_ABOUT THIS EXERCISE_. Among the lines of the records, count those containing the word "leaf", then give the number alone.

Records from a dataset
━━━

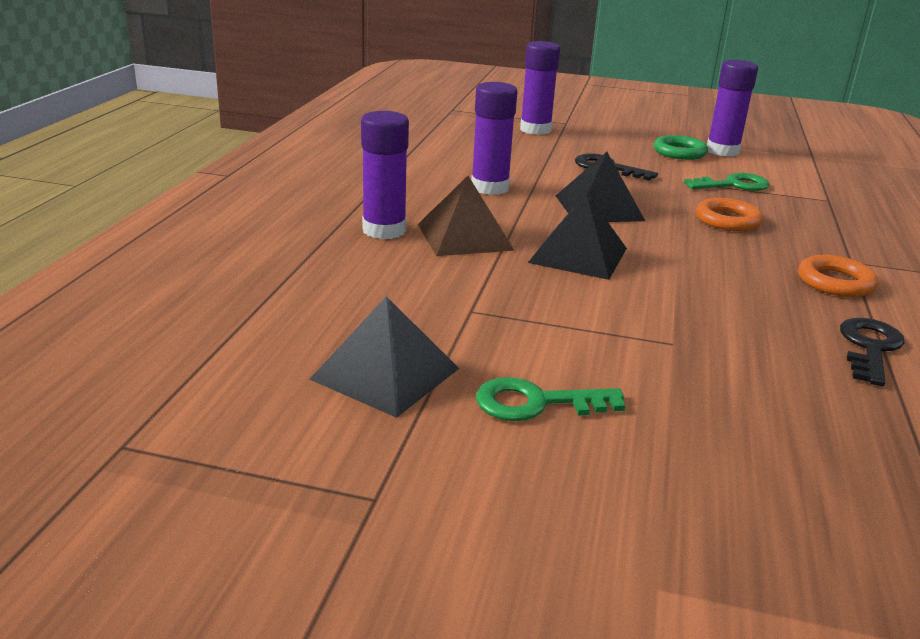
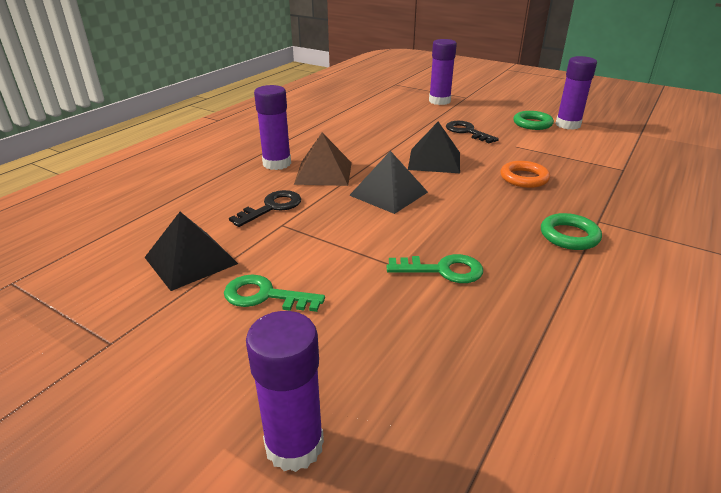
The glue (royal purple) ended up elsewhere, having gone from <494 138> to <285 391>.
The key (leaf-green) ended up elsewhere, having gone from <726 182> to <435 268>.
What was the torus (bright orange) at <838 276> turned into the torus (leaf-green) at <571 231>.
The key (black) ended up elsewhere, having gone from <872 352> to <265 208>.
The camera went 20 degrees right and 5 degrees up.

━━━

_YOUR RESPONSE_. 2